Object state comparisons

════════

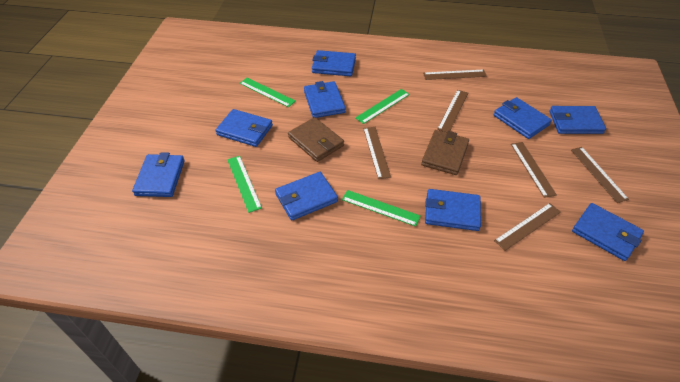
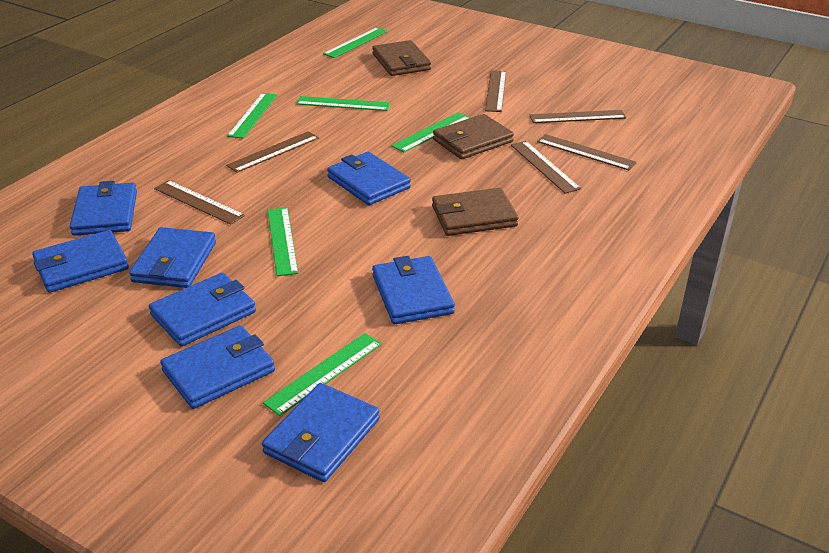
blue wallet: 9 -> 8
brown wallet: 2 -> 3
green ruler: 4 -> 6

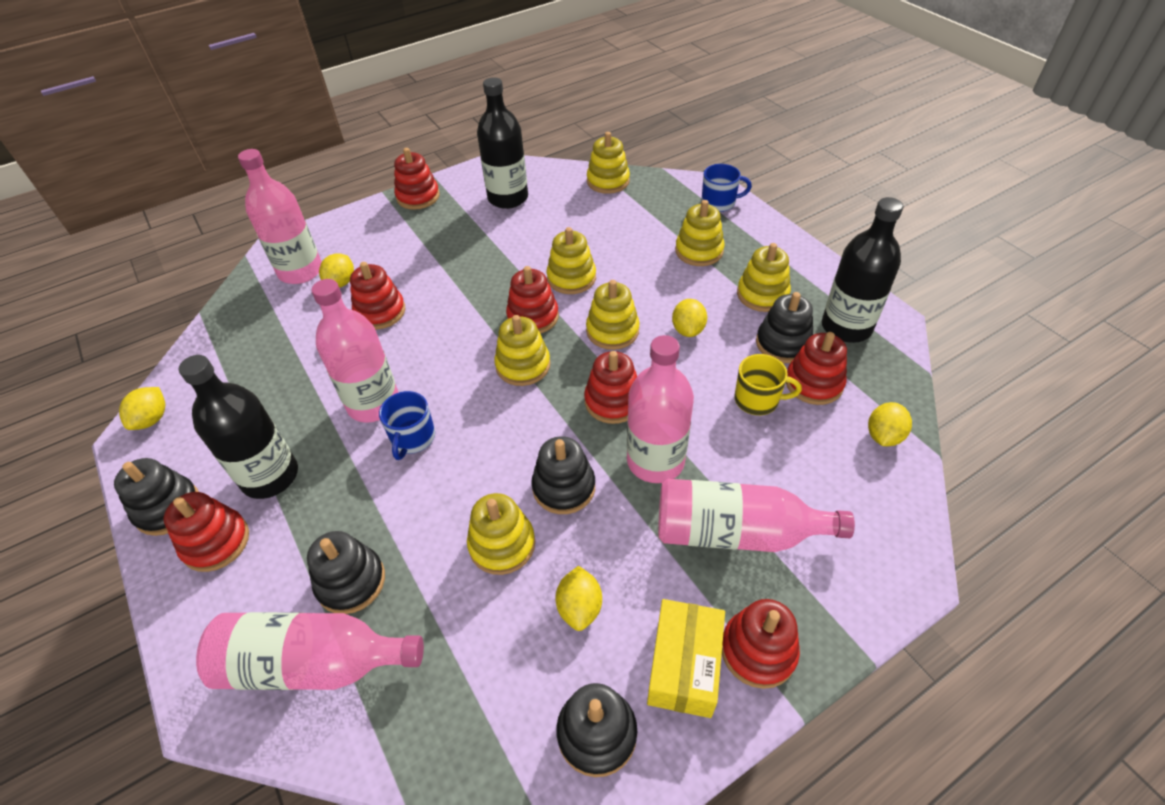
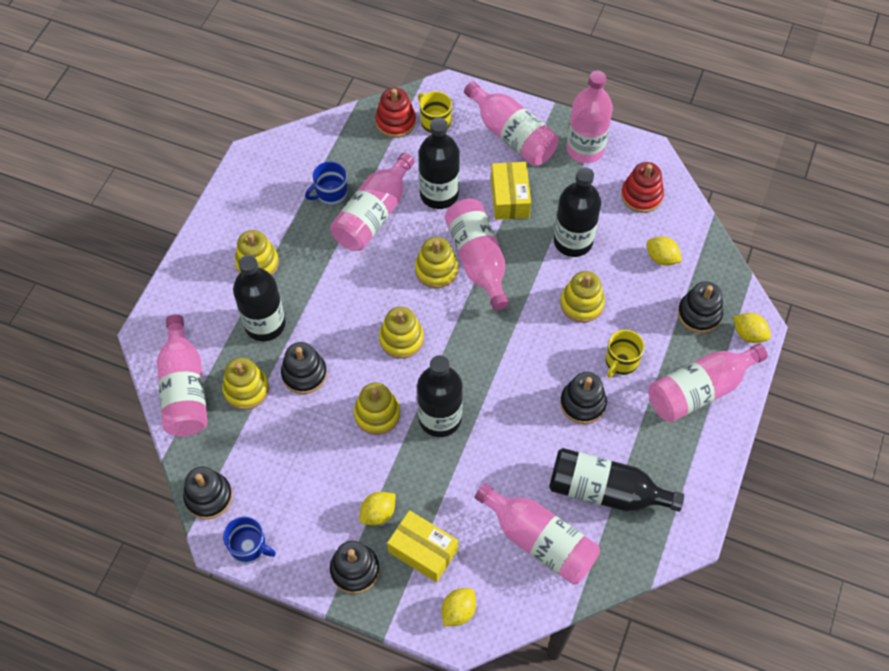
black bottle: 3 -> 5
pink bottle: 5 -> 7
red stacking toy: 7 -> 2
yellow box: 1 -> 2
yellow lemon: 5 -> 4
yellow mug: 1 -> 2
yellow stacking toy: 7 -> 6

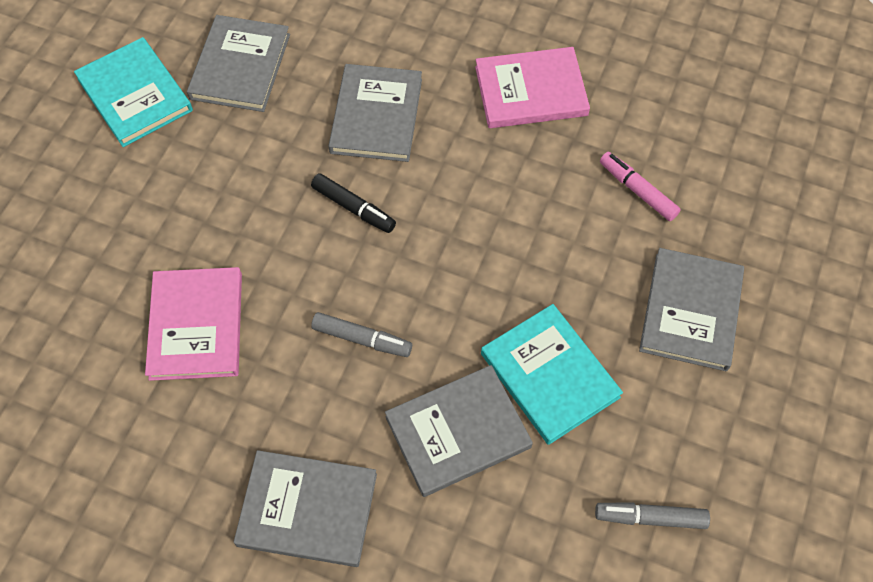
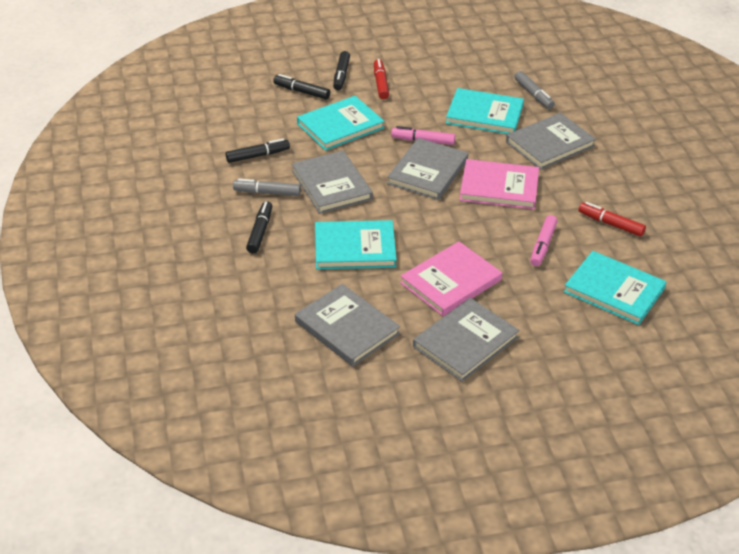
black marker: 1 -> 4
pink marker: 1 -> 2
red marker: 0 -> 2
turquoise book: 2 -> 4

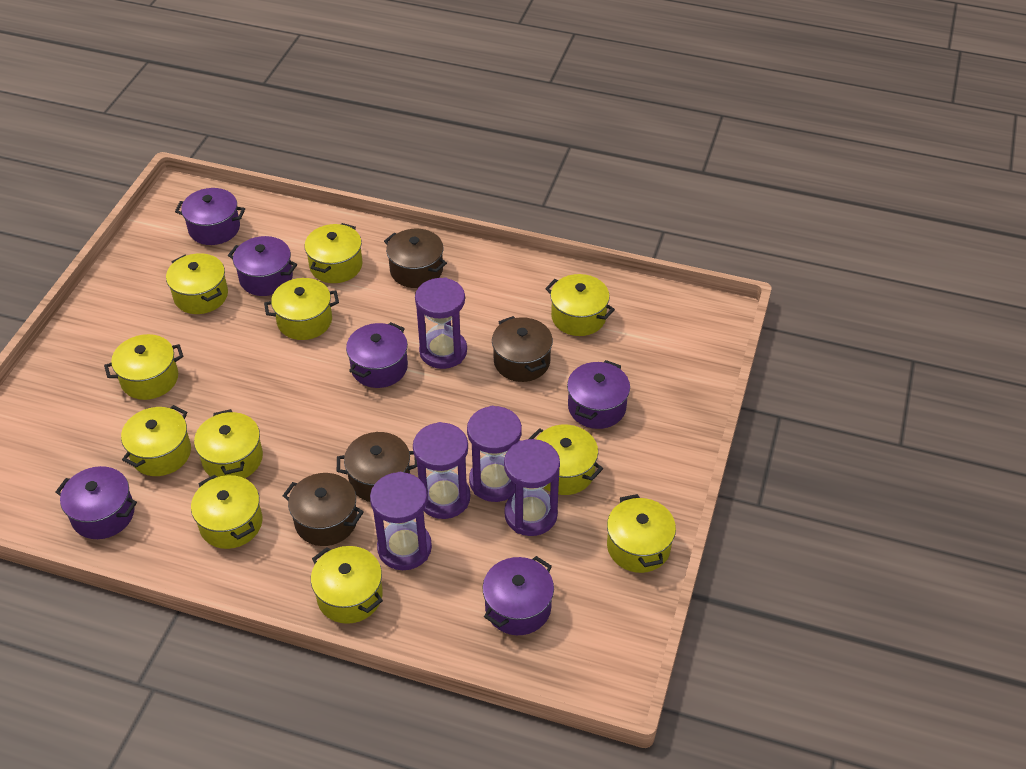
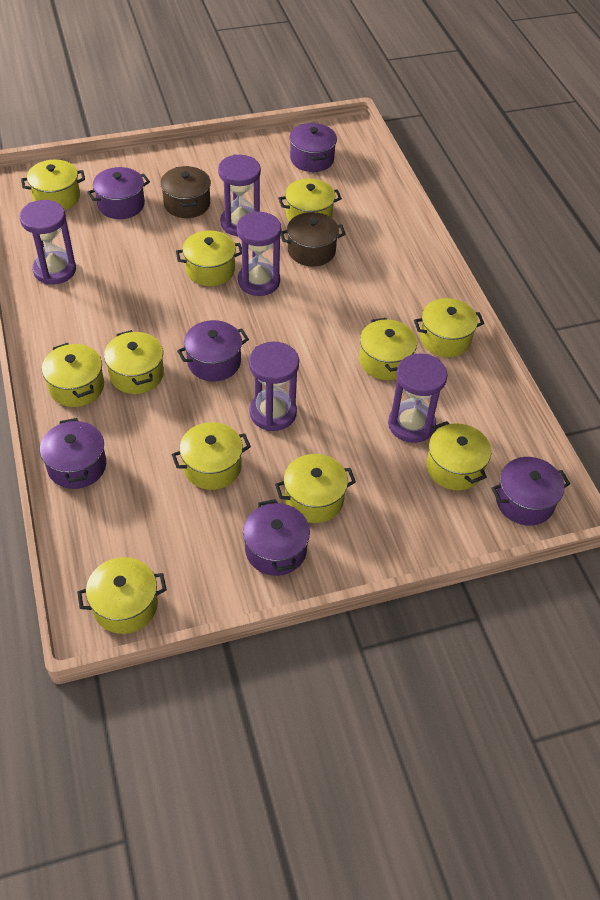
brown pot: 4 -> 2

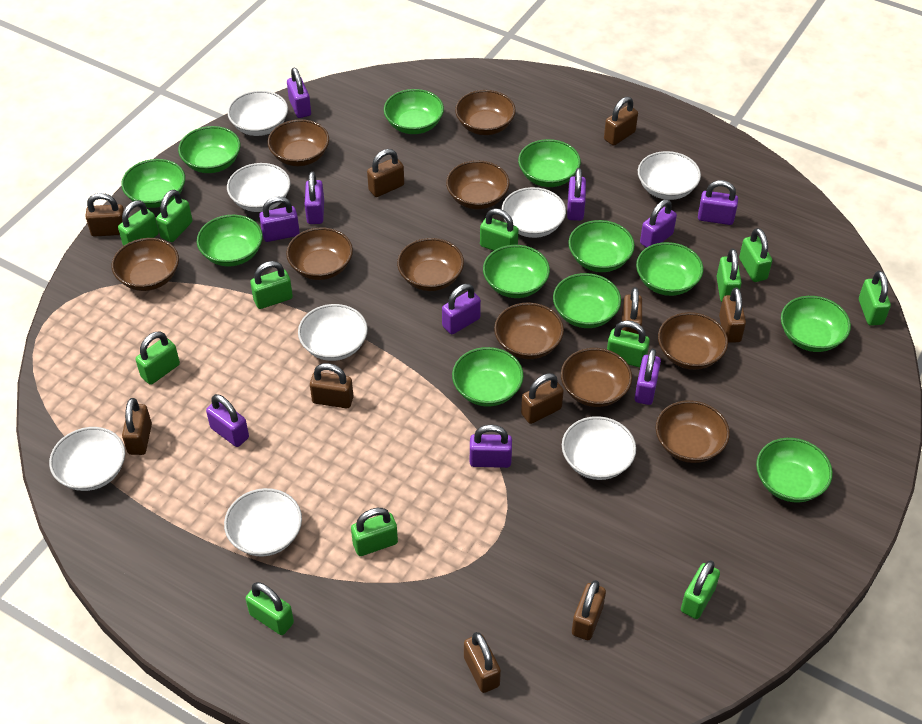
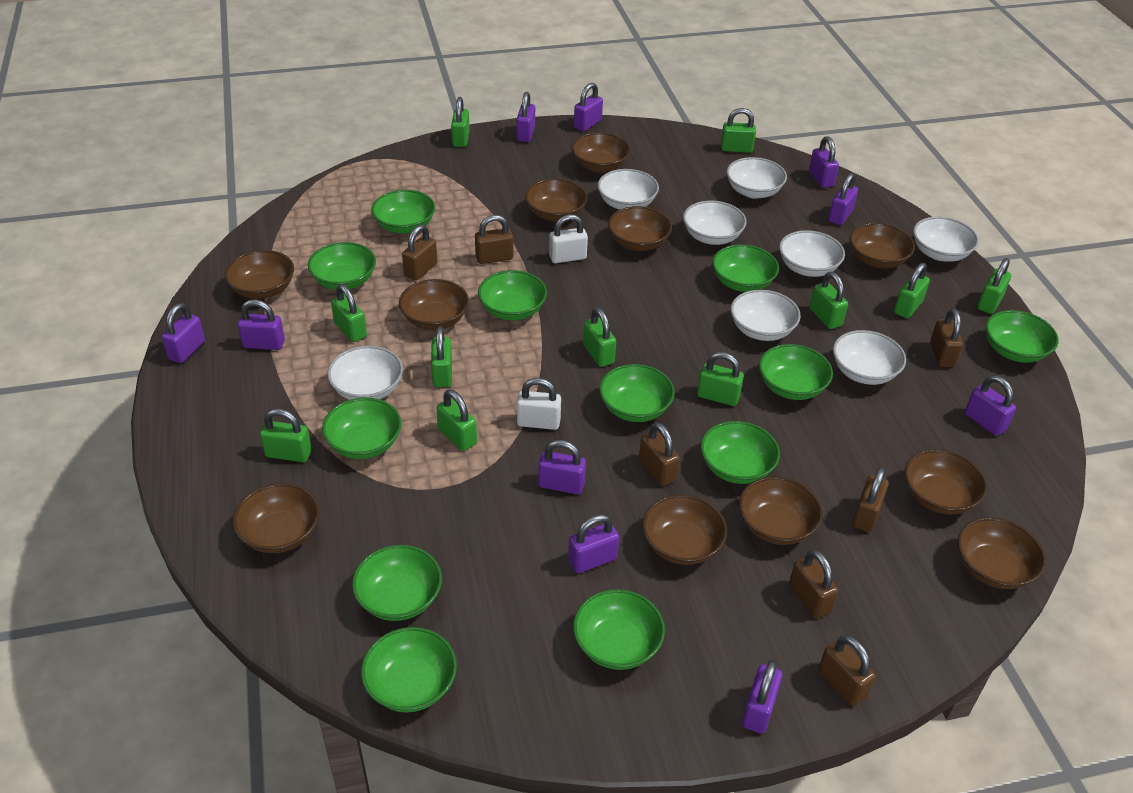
brown bowl: 10 -> 11
brown padlock: 10 -> 7
green padlock: 12 -> 11
white padlock: 0 -> 2

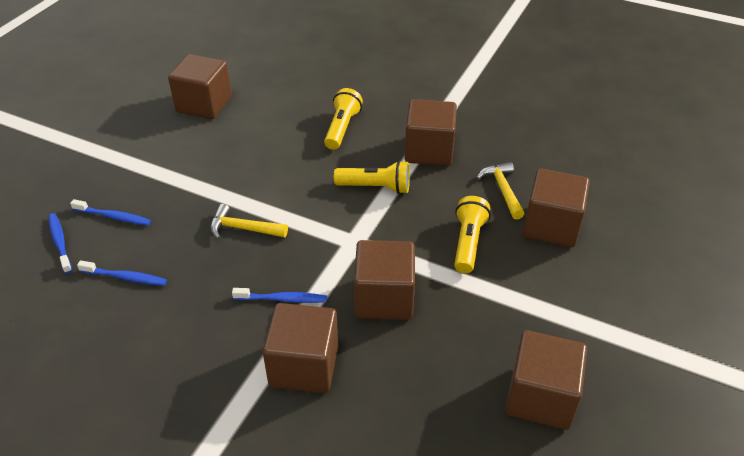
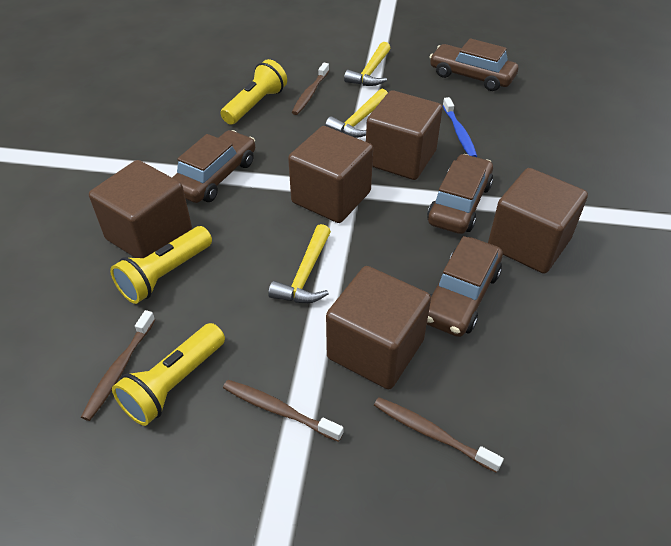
blue toothbrush: 4 -> 1
brown car: 0 -> 4
brown cube: 6 -> 5
brown toothbrush: 0 -> 4
yellow hammer: 2 -> 3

════════

* [Task to carry out] What lines above contain the word "toothbrush"? Please copy each one.

* [Task output]
blue toothbrush: 4 -> 1
brown toothbrush: 0 -> 4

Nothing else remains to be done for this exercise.